## YOUR ASSIGNMENT
Reproduce exactly, and only, the lines of the material below running from the line bearing "orange lamp: 2 -> 1" through the line bearing "blue book: 2 -> 1". Leave any pictures out.

## EXTRACTED DATA
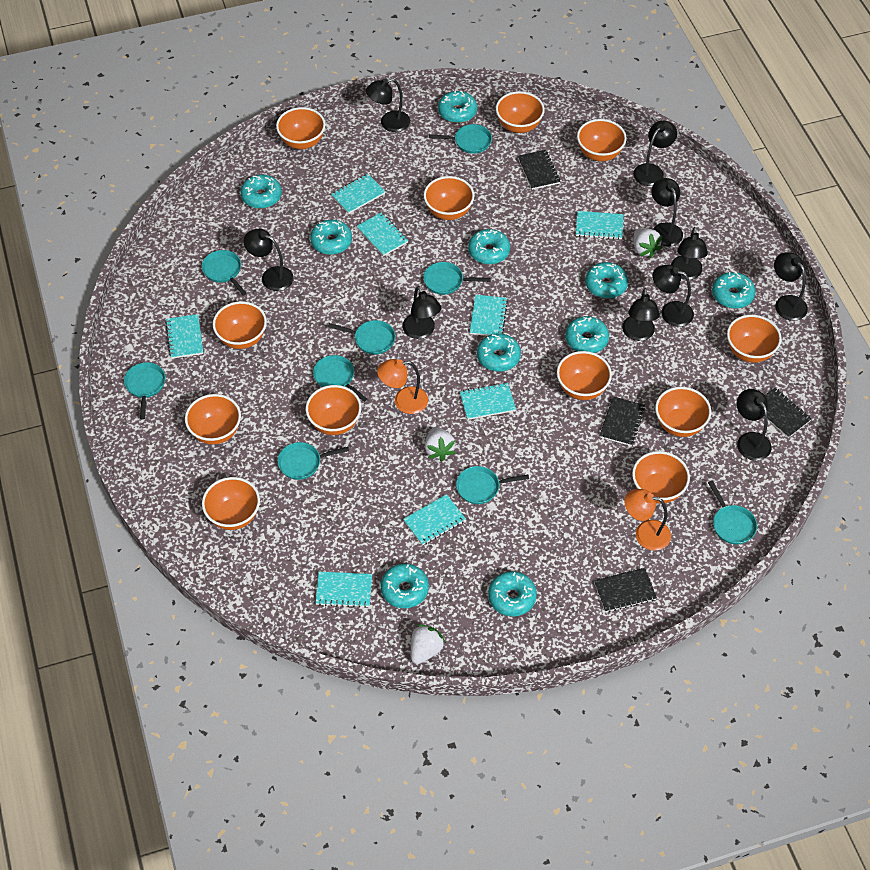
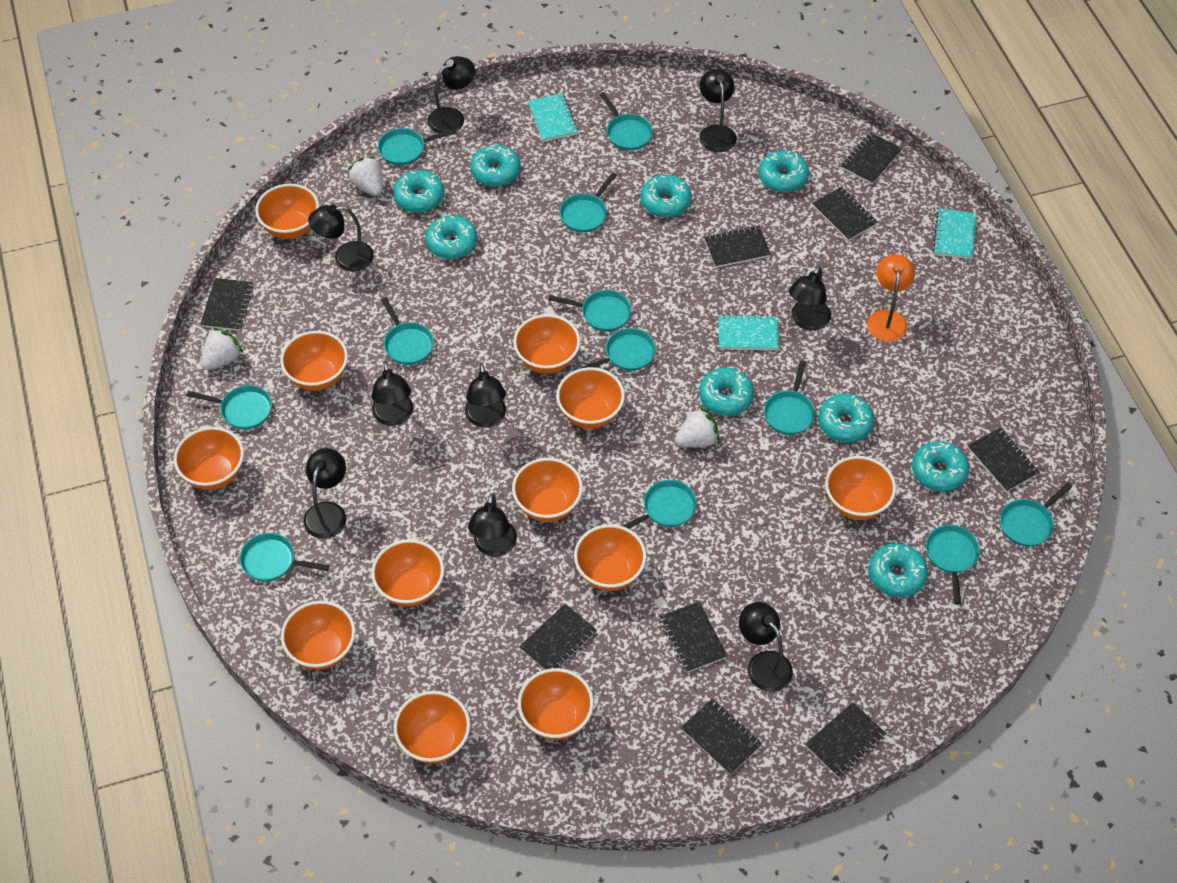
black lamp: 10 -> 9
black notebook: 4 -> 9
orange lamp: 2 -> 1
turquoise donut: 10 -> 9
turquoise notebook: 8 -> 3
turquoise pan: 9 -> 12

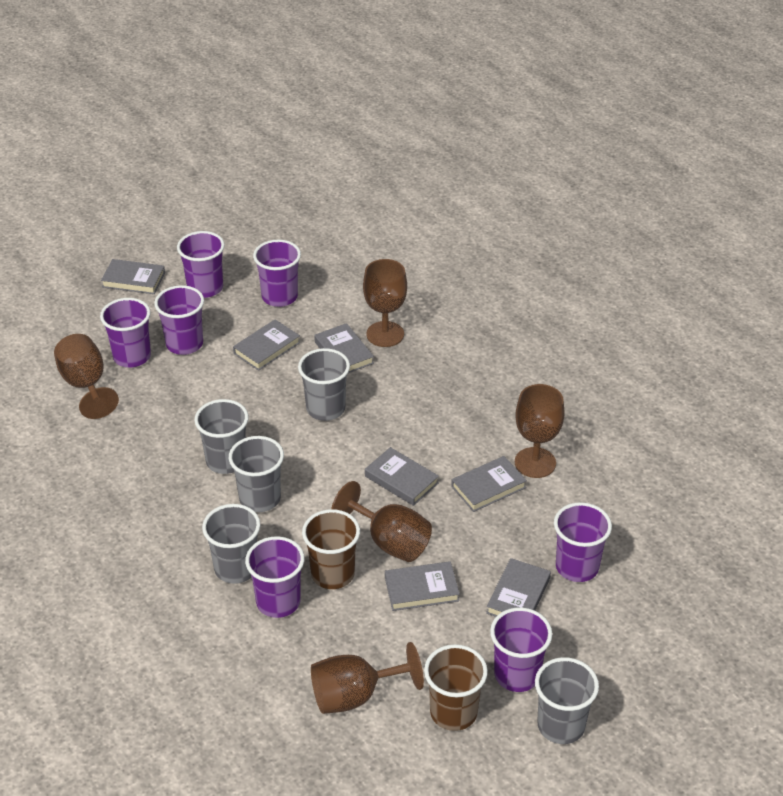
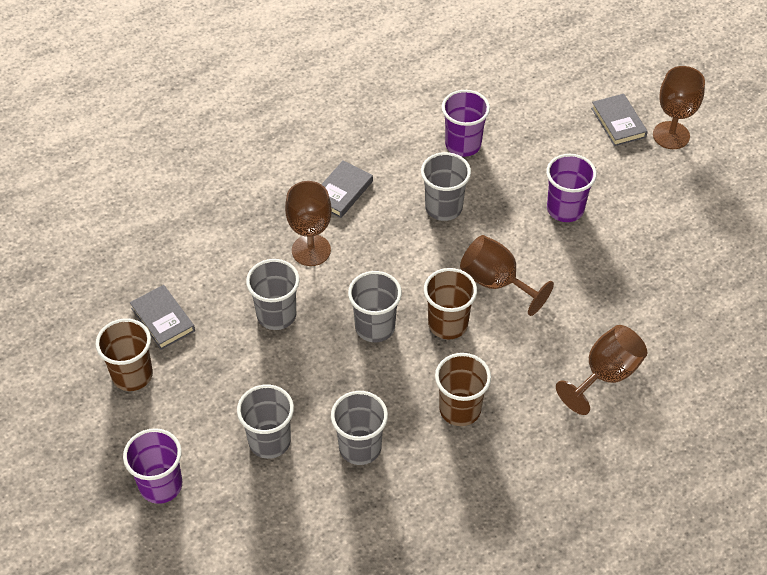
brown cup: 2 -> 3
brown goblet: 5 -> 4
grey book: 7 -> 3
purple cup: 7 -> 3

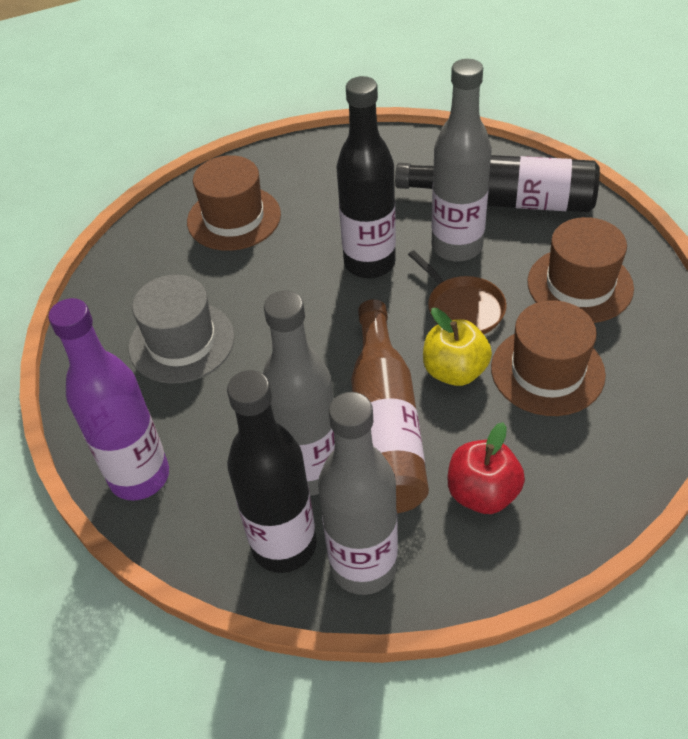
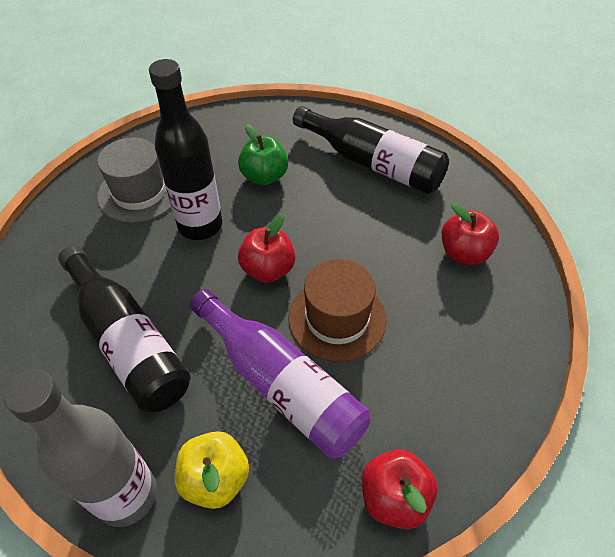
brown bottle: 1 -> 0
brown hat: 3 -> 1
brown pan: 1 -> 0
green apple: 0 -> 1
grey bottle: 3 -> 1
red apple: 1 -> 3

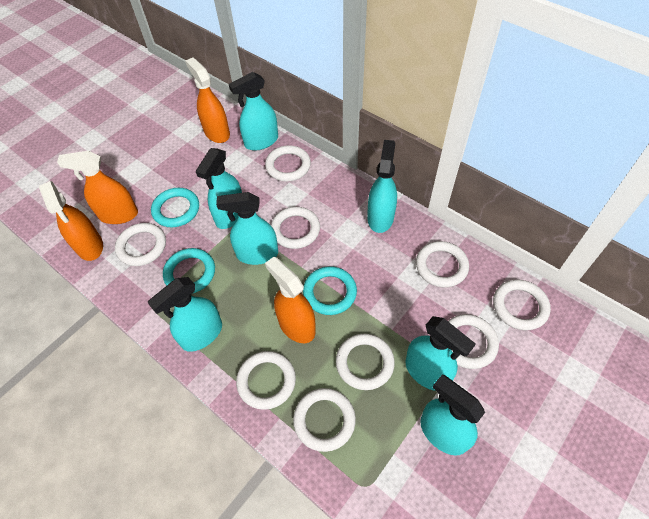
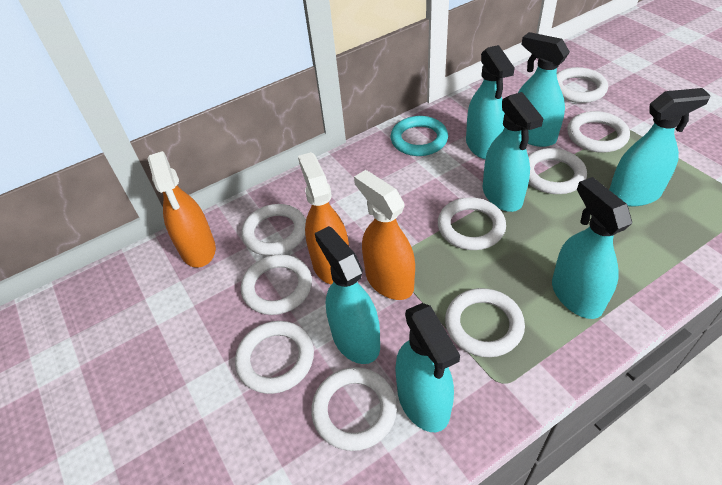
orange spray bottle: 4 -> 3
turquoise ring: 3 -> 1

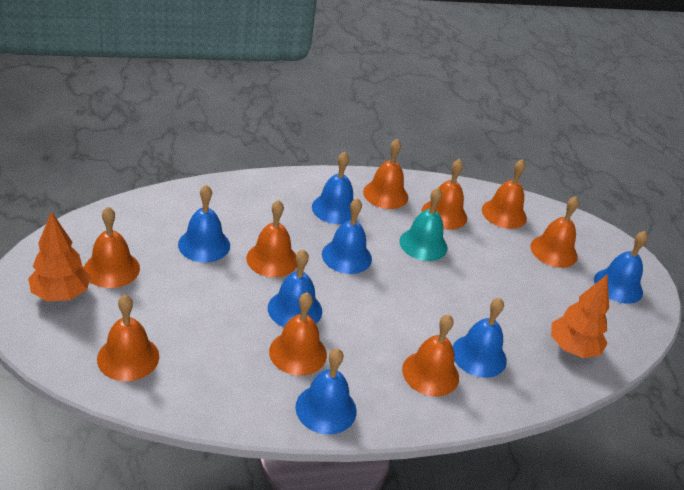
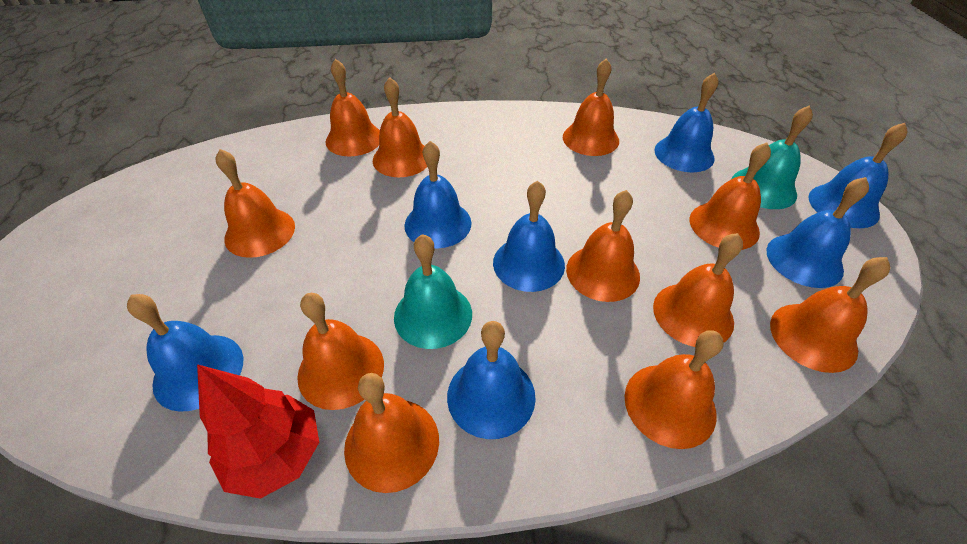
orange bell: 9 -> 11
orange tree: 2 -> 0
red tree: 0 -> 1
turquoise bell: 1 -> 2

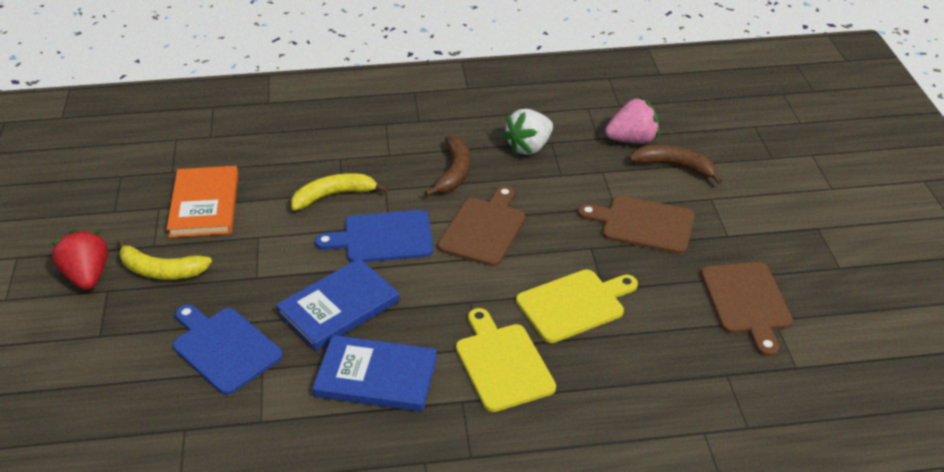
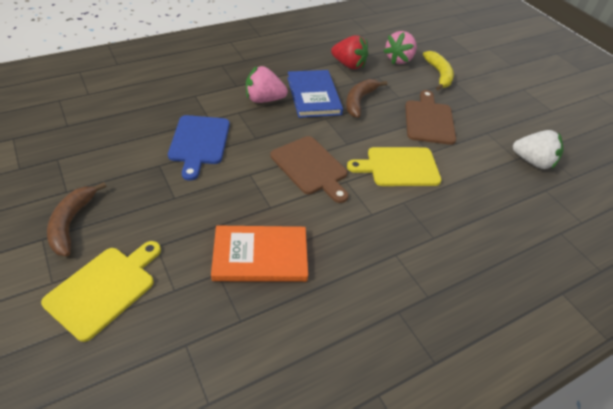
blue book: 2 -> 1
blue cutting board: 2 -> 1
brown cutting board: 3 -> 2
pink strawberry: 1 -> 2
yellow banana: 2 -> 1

## TASK SOLUTION
orange lamp: 2 -> 1
turquoise donut: 10 -> 9
turquoise notebook: 8 -> 3
turquoise pan: 9 -> 12

brown cup: 2 -> 3
brown goblet: 5 -> 4
grey book: 7 -> 3
purple cup: 7 -> 3

brown bottle: 1 -> 0
brown hat: 3 -> 1
brown pan: 1 -> 0
green apple: 0 -> 1
grey bottle: 3 -> 1
red apple: 1 -> 3

orange spray bottle: 4 -> 3
turquoise ring: 3 -> 1

orange bell: 9 -> 11
orange tree: 2 -> 0
red tree: 0 -> 1
turquoise bell: 1 -> 2

blue book: 2 -> 1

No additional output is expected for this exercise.